(Image sequences with motion text)
· · · · ·
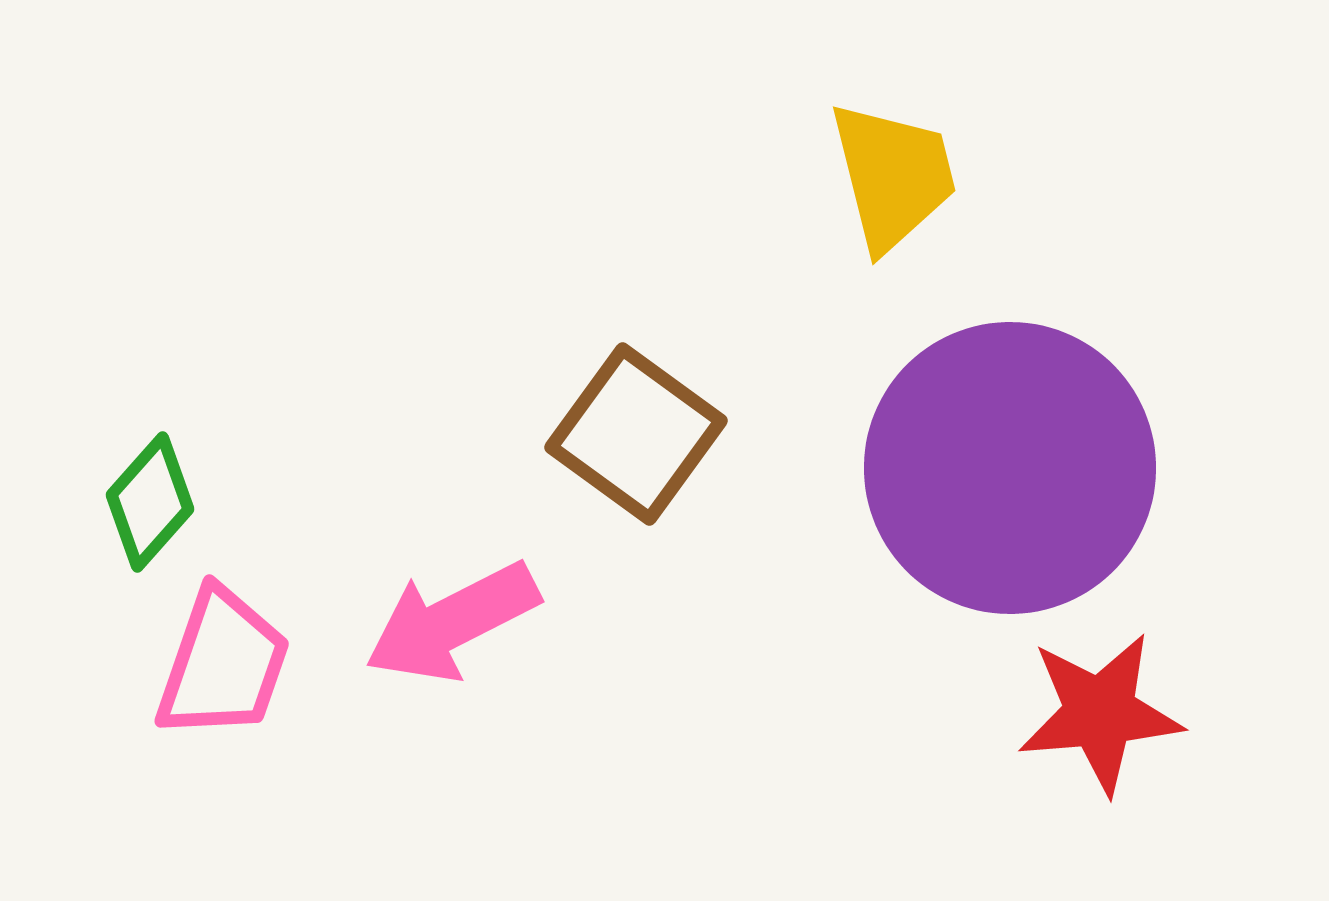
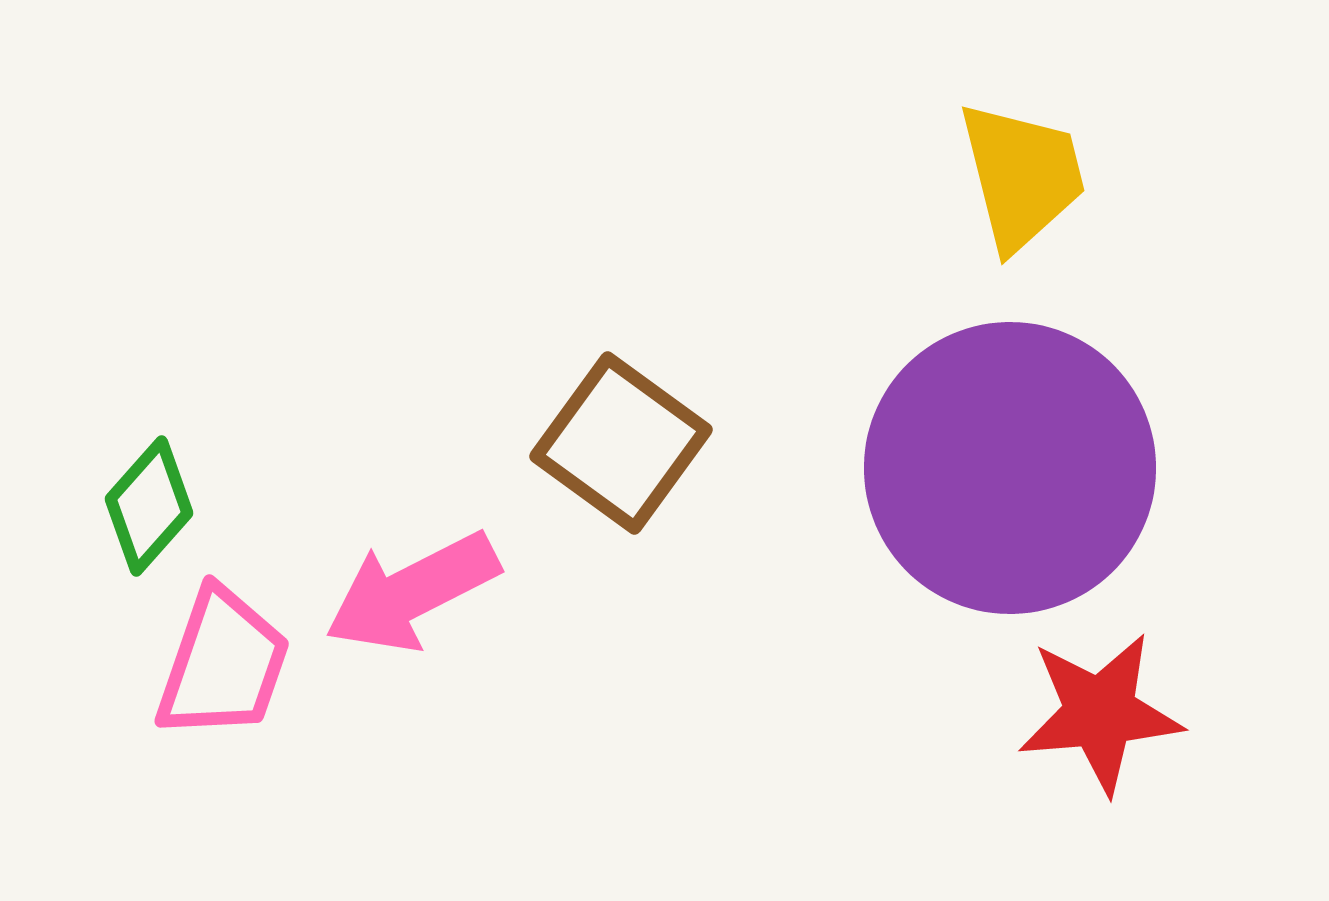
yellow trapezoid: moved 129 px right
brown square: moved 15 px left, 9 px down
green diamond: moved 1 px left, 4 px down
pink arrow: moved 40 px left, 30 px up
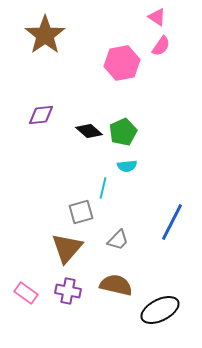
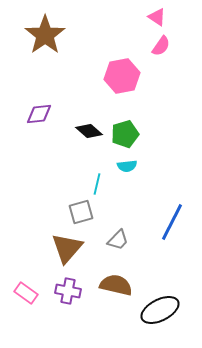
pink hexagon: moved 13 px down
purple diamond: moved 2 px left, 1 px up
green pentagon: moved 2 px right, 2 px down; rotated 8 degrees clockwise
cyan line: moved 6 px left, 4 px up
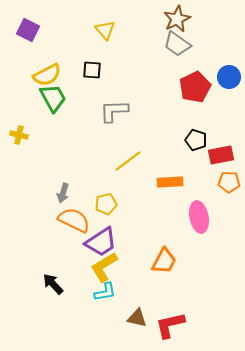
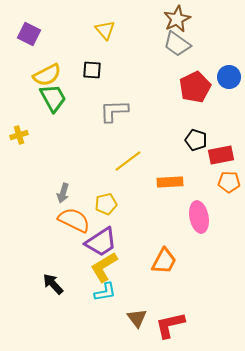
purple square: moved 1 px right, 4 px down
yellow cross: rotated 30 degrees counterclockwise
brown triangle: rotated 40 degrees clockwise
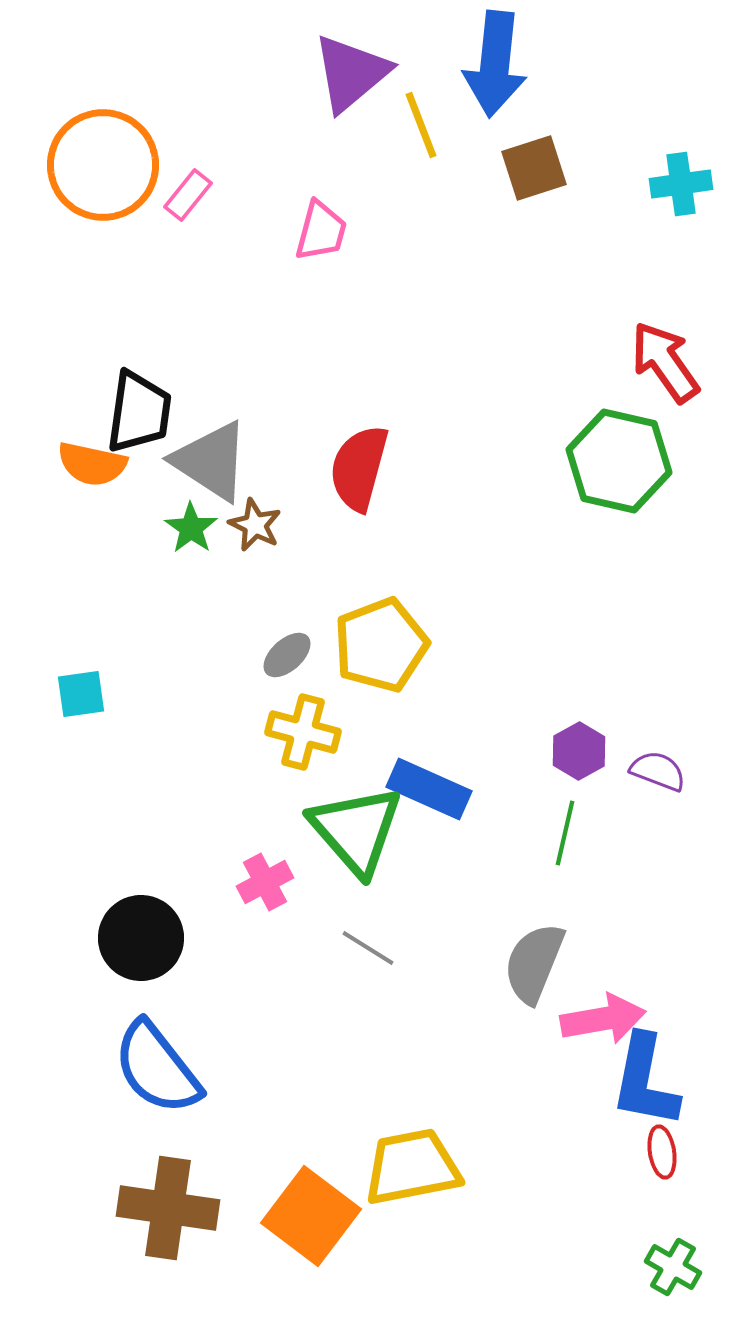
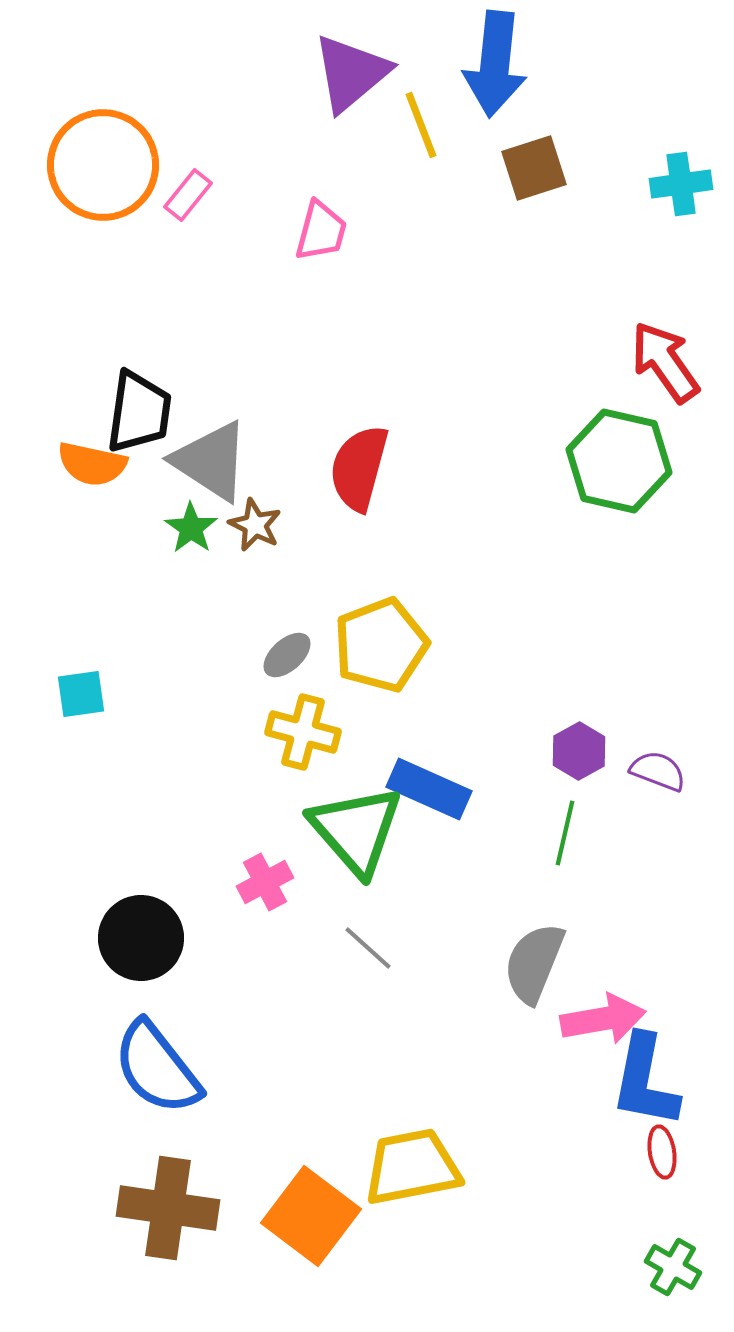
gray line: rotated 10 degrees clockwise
· · · · ·
=== YOUR INSTRUCTIONS ===
Please write the data out again exactly, but do not carry over the pictures.

=== SOLVED PROBLEM ===
yellow trapezoid: moved 129 px right
brown square: moved 15 px left, 9 px down
green diamond: moved 1 px left, 4 px down
pink arrow: moved 40 px left, 30 px up
pink hexagon: moved 13 px down
purple diamond: moved 2 px left, 1 px up
green pentagon: moved 2 px right, 2 px down; rotated 8 degrees clockwise
cyan line: moved 6 px left, 4 px up
purple square: moved 1 px right, 4 px down
yellow cross: rotated 30 degrees counterclockwise
brown triangle: rotated 40 degrees clockwise
gray line: rotated 10 degrees clockwise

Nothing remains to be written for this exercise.